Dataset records
= = = = =

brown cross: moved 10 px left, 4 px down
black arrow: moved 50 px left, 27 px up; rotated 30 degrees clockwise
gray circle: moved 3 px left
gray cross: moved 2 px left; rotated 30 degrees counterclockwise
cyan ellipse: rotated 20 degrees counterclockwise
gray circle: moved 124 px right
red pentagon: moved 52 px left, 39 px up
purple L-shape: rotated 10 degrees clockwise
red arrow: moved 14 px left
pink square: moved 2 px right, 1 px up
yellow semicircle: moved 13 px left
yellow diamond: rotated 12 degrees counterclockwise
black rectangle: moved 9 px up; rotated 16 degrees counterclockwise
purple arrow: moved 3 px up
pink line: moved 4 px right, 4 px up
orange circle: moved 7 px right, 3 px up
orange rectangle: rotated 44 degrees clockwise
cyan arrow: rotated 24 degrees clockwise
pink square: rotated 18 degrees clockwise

= = = = =

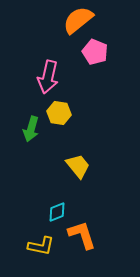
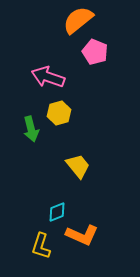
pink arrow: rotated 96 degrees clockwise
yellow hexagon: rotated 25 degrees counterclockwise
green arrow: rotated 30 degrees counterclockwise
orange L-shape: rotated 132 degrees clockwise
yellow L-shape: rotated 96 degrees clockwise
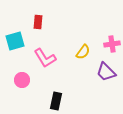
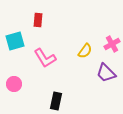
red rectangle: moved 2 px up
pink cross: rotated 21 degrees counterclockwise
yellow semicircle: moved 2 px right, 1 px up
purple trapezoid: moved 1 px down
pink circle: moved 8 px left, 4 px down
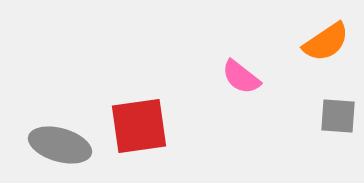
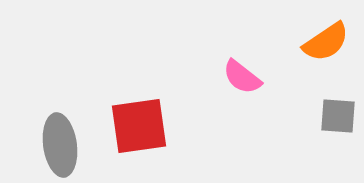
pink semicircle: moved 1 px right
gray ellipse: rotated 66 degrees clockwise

= = = = =

Activity
If the word "cyan" is on a line above, return that line.

Written answer
cyan ellipse: rotated 20 degrees counterclockwise
cyan arrow: rotated 24 degrees clockwise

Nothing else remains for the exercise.